Using the data beneath this instruction, retype only the lines from the one that contains "Someone carried the pot" down to the one that contains "Someone repainted the cone", both included, exactly as they appear.

+++

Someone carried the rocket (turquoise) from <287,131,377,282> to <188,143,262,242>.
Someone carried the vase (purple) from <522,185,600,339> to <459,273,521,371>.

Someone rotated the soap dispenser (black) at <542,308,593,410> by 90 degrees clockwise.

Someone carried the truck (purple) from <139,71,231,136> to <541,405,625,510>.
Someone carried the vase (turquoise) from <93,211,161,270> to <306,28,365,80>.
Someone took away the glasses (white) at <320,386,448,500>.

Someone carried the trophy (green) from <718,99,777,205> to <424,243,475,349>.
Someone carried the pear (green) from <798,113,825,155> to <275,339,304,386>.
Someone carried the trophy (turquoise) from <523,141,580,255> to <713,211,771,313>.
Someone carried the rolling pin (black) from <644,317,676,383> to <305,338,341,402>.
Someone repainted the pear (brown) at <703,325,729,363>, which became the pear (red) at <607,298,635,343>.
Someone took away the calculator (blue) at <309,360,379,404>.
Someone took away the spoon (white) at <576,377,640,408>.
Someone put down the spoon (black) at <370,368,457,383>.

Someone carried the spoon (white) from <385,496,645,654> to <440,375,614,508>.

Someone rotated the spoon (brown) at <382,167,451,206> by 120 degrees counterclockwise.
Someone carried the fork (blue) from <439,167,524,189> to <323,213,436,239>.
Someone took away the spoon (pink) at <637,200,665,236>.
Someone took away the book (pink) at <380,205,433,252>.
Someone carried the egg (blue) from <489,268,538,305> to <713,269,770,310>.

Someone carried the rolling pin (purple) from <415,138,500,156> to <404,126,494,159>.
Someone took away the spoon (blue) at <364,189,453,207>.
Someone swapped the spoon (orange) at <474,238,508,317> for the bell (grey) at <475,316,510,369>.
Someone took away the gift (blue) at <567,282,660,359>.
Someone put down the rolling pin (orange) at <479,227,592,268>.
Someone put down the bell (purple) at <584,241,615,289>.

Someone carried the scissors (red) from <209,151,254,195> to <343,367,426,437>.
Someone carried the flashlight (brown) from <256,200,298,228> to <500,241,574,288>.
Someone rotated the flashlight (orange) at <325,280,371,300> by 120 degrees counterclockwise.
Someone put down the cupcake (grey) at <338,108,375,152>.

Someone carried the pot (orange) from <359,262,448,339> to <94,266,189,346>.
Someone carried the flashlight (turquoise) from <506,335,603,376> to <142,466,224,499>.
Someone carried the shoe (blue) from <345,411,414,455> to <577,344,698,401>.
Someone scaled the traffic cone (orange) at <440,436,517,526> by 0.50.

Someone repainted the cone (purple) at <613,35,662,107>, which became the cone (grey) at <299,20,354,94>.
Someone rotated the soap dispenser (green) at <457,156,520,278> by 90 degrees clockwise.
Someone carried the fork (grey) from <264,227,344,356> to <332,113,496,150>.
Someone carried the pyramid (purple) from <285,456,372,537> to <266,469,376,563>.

+++

__Your response__:
Someone carried the pot (orange) from <359,262,448,339> to <94,266,189,346>.
Someone carried the flashlight (turquoise) from <506,335,603,376> to <142,466,224,499>.
Someone carried the shoe (blue) from <345,411,414,455> to <577,344,698,401>.
Someone scaled the traffic cone (orange) at <440,436,517,526> by 0.50.

Someone repainted the cone (purple) at <613,35,662,107>, which became the cone (grey) at <299,20,354,94>.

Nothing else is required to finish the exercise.